* [Work order]
Set the images aside and retype the whole listing exactly.

* [Available data]
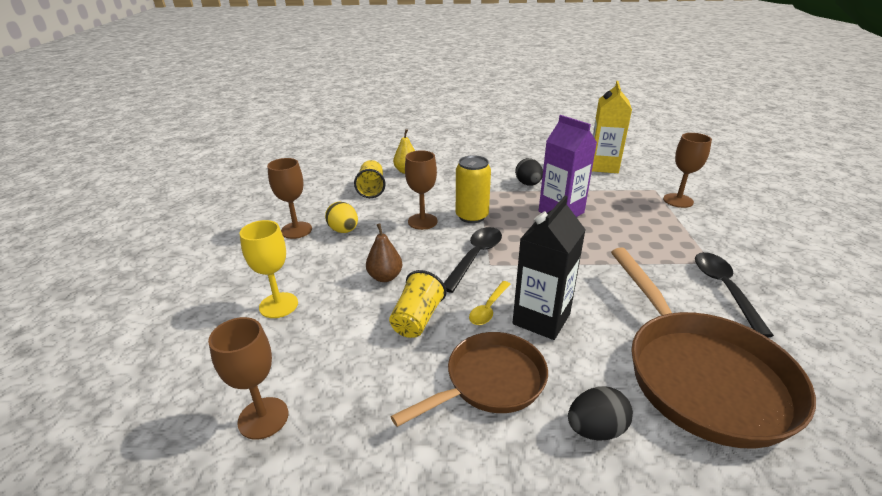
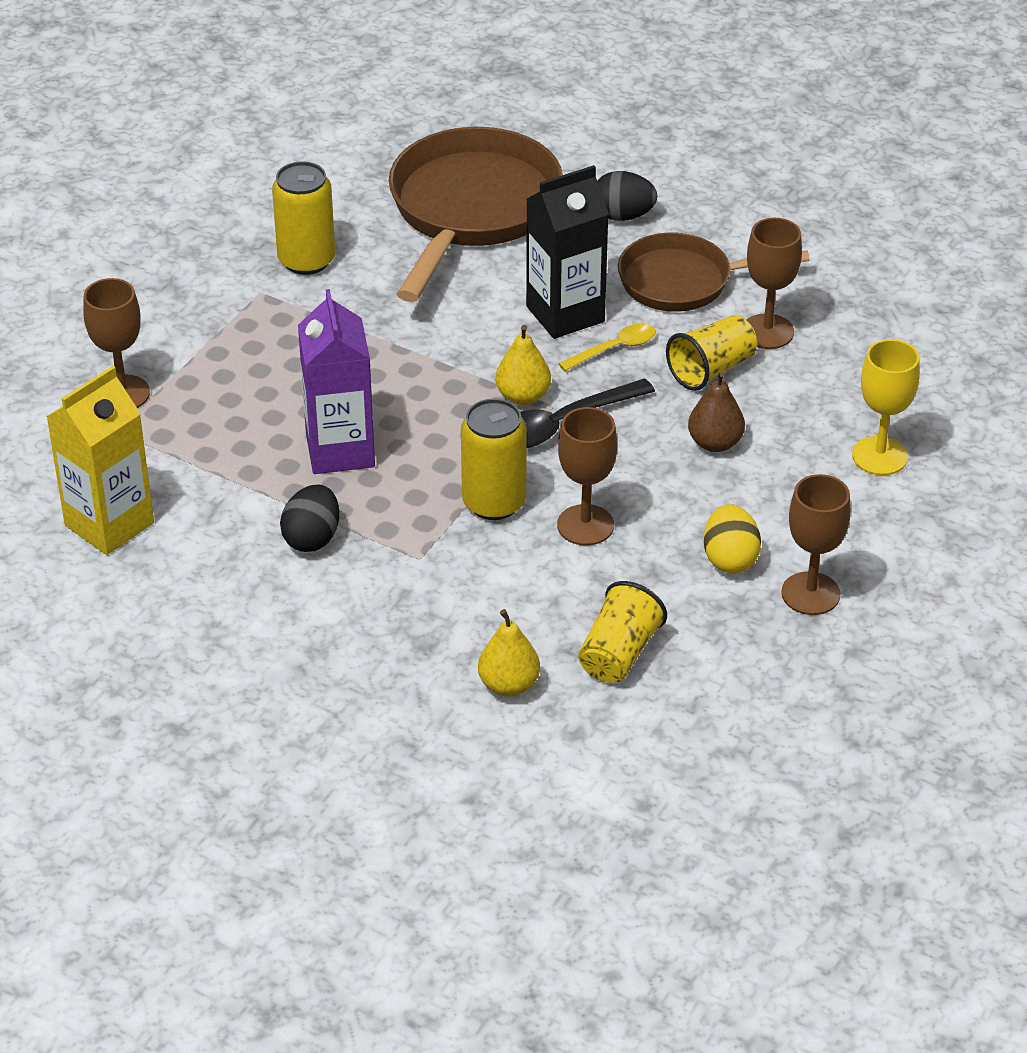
camera: 150 degrees left, 10 degrees up
(263, 418) = (927, 335): brown goblet -> brown goblet (767, 332)
(510, 262) = (523, 396): none -> yellow pear
(724, 289) = (306, 260): black spoon -> yellow can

* [Your solution]
camera: 150 degrees left, 10 degrees up
(263, 418) = (927, 335): brown goblet -> brown goblet (767, 332)
(510, 262) = (523, 396): none -> yellow pear
(724, 289) = (306, 260): black spoon -> yellow can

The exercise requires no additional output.